Data for this exercise section start

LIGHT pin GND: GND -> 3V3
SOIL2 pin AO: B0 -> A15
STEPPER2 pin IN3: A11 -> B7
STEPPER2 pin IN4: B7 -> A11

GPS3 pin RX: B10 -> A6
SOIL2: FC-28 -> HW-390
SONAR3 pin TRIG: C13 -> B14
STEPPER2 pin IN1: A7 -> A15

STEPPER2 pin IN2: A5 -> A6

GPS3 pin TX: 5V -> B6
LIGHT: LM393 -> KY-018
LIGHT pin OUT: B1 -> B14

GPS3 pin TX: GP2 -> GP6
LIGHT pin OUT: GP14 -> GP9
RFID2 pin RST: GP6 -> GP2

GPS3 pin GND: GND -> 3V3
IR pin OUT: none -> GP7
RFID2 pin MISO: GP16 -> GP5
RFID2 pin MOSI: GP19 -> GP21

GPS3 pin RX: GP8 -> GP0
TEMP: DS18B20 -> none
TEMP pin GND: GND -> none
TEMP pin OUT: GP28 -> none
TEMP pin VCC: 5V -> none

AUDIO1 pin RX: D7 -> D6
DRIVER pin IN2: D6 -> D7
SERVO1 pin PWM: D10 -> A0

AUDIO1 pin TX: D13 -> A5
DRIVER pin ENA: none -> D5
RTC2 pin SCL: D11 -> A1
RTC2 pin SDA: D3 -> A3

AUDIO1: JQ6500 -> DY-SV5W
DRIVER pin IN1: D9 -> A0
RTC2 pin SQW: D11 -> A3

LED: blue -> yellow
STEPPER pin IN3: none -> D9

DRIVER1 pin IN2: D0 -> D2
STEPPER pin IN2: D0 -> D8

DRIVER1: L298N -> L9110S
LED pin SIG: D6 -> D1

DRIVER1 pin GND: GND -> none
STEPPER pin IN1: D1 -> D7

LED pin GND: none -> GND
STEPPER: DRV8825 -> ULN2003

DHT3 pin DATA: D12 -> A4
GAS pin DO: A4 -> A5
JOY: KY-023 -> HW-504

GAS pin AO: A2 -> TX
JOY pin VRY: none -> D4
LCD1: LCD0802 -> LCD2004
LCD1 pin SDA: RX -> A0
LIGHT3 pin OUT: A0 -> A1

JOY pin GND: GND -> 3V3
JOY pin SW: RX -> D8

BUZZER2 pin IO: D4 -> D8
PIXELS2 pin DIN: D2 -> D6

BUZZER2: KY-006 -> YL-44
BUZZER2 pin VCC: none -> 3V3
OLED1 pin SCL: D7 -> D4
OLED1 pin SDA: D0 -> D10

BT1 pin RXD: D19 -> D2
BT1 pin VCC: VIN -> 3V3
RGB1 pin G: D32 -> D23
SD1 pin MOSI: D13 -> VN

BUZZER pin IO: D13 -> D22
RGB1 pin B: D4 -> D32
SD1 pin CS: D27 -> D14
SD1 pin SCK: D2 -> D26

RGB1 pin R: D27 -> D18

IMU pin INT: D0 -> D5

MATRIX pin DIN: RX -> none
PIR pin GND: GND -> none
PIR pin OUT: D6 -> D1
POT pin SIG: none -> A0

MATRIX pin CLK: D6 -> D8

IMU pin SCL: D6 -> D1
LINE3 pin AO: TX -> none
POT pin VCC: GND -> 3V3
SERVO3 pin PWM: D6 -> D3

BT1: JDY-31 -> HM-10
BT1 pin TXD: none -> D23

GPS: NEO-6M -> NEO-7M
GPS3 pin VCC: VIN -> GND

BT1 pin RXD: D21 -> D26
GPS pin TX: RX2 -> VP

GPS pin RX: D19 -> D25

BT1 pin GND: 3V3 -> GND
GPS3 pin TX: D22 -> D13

Data for this exercise section end

_Try it_:
Retype the material above exactly as given.

_Problem solution_:
LIGHT pin GND: GND -> 3V3
SOIL2 pin AO: B0 -> A15
STEPPER2 pin IN3: A11 -> B7
STEPPER2 pin IN4: B7 -> A11

GPS3 pin RX: B10 -> A6
SOIL2: FC-28 -> HW-390
SONAR3 pin TRIG: C13 -> B14
STEPPER2 pin IN1: A7 -> A15

STEPPER2 pin IN2: A5 -> A6

GPS3 pin TX: 5V -> B6
LIGHT: LM393 -> KY-018
LIGHT pin OUT: B1 -> B14

GPS3 pin TX: GP2 -> GP6
LIGHT pin OUT: GP14 -> GP9
RFID2 pin RST: GP6 -> GP2

GPS3 pin GND: GND -> 3V3
IR pin OUT: none -> GP7
RFID2 pin MISO: GP16 -> GP5
RFID2 pin MOSI: GP19 -> GP21

GPS3 pin RX: GP8 -> GP0
TEMP: DS18B20 -> none
TEMP pin GND: GND -> none
TEMP pin OUT: GP28 -> none
TEMP pin VCC: 5V -> none

AUDIO1 pin RX: D7 -> D6
DRIVER pin IN2: D6 -> D7
SERVO1 pin PWM: D10 -> A0

AUDIO1 pin TX: D13 -> A5
DRIVER pin ENA: none -> D5
RTC2 pin SCL: D11 -> A1
RTC2 pin SDA: D3 -> A3

AUDIO1: JQ6500 -> DY-SV5W
DRIVER pin IN1: D9 -> A0
RTC2 pin SQW: D11 -> A3

LED: blue -> yellow
STEPPER pin IN3: none -> D9

DRIVER1 pin IN2: D0 -> D2
STEPPER pin IN2: D0 -> D8

DRIVER1: L298N -> L9110S
LED pin SIG: D6 -> D1

DRIVER1 pin GND: GND -> none
STEPPER pin IN1: D1 -> D7

LED pin GND: none -> GND
STEPPER: DRV8825 -> ULN2003

DHT3 pin DATA: D12 -> A4
GAS pin DO: A4 -> A5
JOY: KY-023 -> HW-504

GAS pin AO: A2 -> TX
JOY pin VRY: none -> D4
LCD1: LCD0802 -> LCD2004
LCD1 pin SDA: RX -> A0
LIGHT3 pin OUT: A0 -> A1

JOY pin GND: GND -> 3V3
JOY pin SW: RX -> D8

BUZZER2 pin IO: D4 -> D8
PIXELS2 pin DIN: D2 -> D6

BUZZER2: KY-006 -> YL-44
BUZZER2 pin VCC: none -> 3V3
OLED1 pin SCL: D7 -> D4
OLED1 pin SDA: D0 -> D10

BT1 pin RXD: D19 -> D2
BT1 pin VCC: VIN -> 3V3
RGB1 pin G: D32 -> D23
SD1 pin MOSI: D13 -> VN

BUZZER pin IO: D13 -> D22
RGB1 pin B: D4 -> D32
SD1 pin CS: D27 -> D14
SD1 pin SCK: D2 -> D26

RGB1 pin R: D27 -> D18

IMU pin INT: D0 -> D5

MATRIX pin DIN: RX -> none
PIR pin GND: GND -> none
PIR pin OUT: D6 -> D1
POT pin SIG: none -> A0

MATRIX pin CLK: D6 -> D8

IMU pin SCL: D6 -> D1
LINE3 pin AO: TX -> none
POT pin VCC: GND -> 3V3
SERVO3 pin PWM: D6 -> D3

BT1: JDY-31 -> HM-10
BT1 pin TXD: none -> D23

GPS: NEO-6M -> NEO-7M
GPS3 pin VCC: VIN -> GND

BT1 pin RXD: D21 -> D26
GPS pin TX: RX2 -> VP

GPS pin RX: D19 -> D25

BT1 pin GND: 3V3 -> GND
GPS3 pin TX: D22 -> D13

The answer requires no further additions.